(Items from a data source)
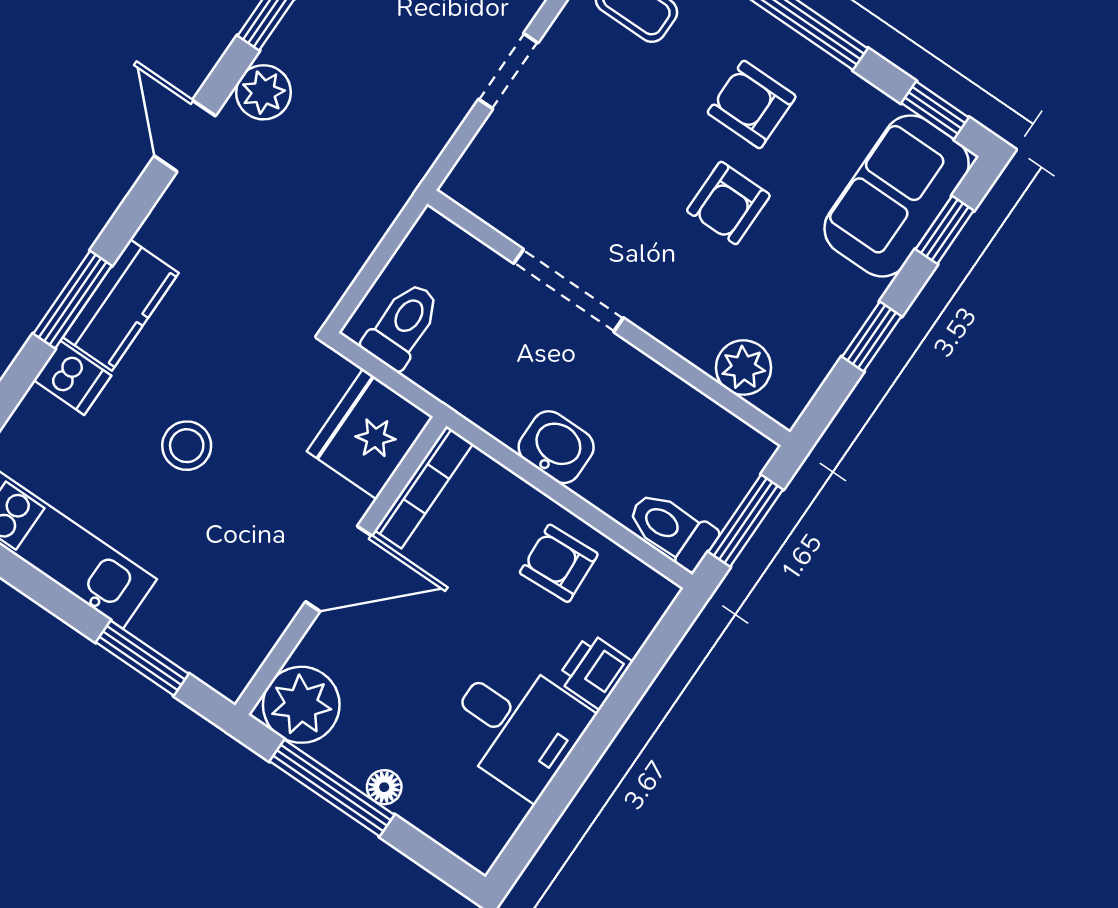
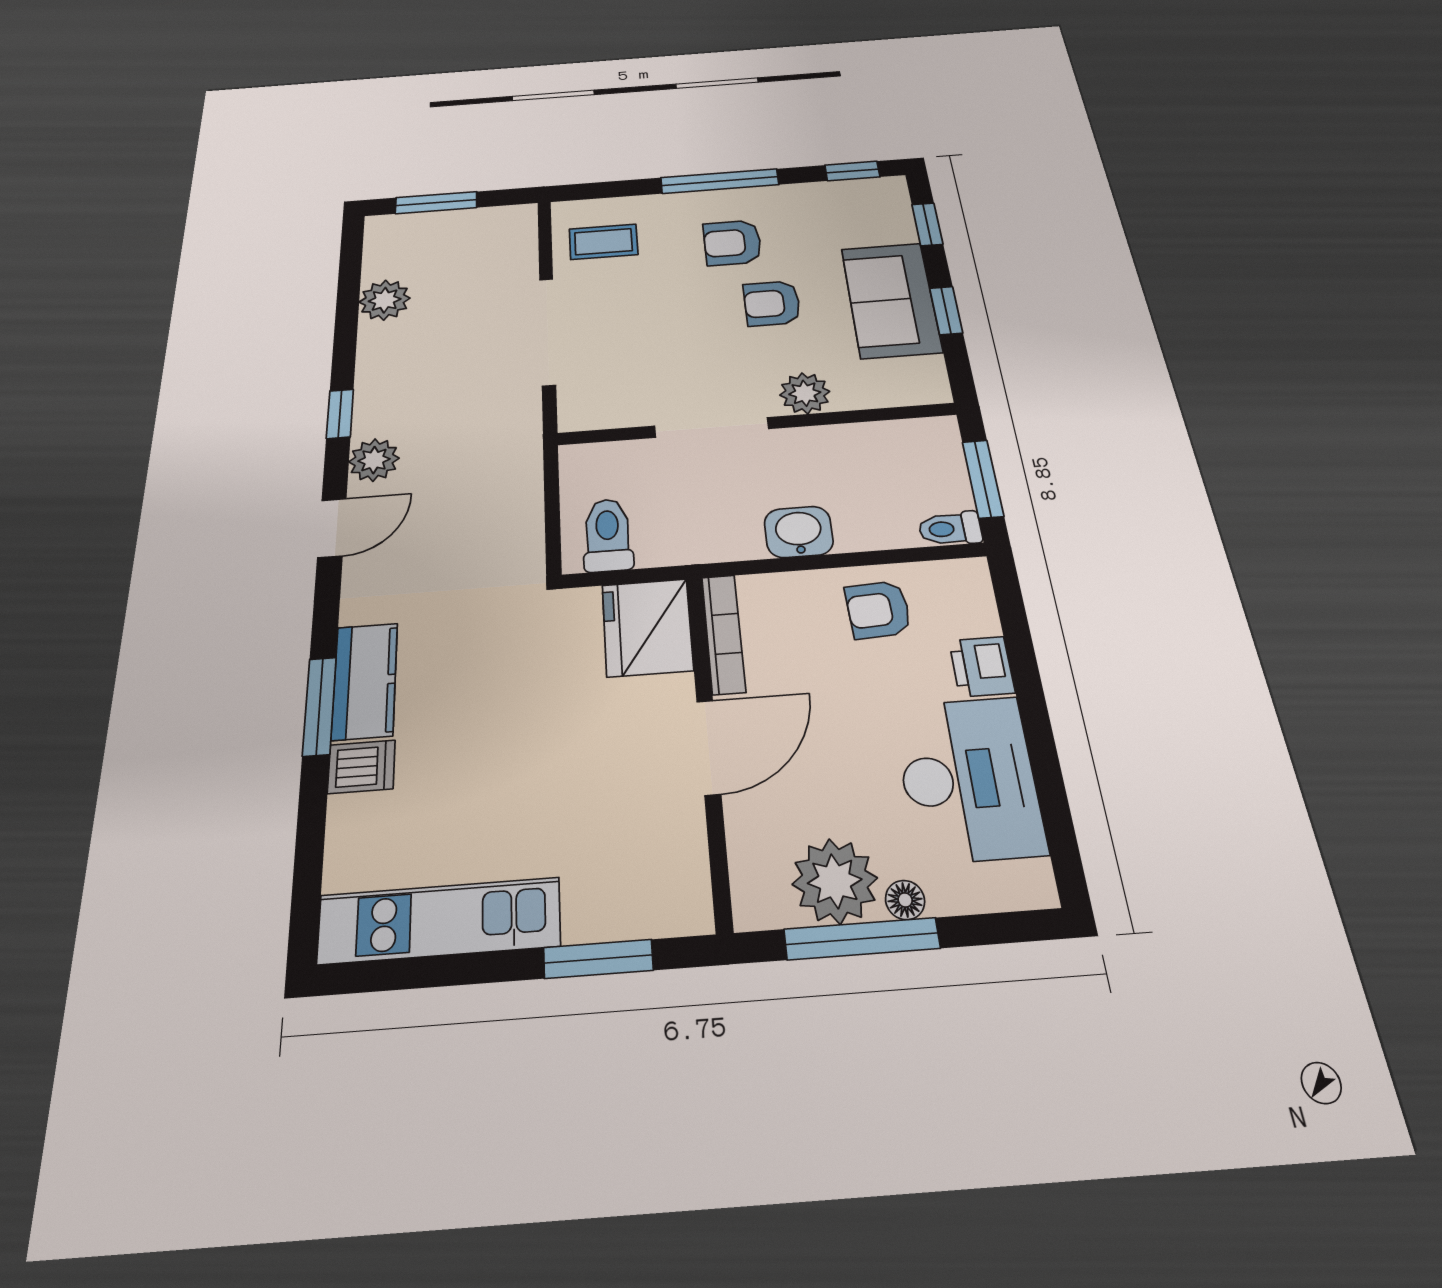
doorway: (508, 71) -> (548, 331), width x1.88
door: (185, 136) -> (332, 528), swing flipped
sofa: (897, 196) -> (891, 300), moved
armchair: (728, 203) -> (772, 303), turned 90
plant: (743, 368) -> (805, 393), moved
stool: (187, 446) -> (502, 747), removed
toilet: (672, 529) -> (950, 529), width x0.73, depth x0.72
plant: (301, 705) -> (835, 881), moved
desk: (517, 726) -> (968, 779), width x1.37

Task instructions ▸ The expected output is the lines from the one with "sofa: (897, 196) -> (891, 300), moved" through the end of the data, exactly as written and nothing more.

Task output ▸
sofa: (897, 196) -> (891, 300), moved
armchair: (728, 203) -> (772, 303), turned 90
plant: (743, 368) -> (805, 393), moved
stool: (187, 446) -> (502, 747), removed
toilet: (672, 529) -> (950, 529), width x0.73, depth x0.72
plant: (301, 705) -> (835, 881), moved
desk: (517, 726) -> (968, 779), width x1.37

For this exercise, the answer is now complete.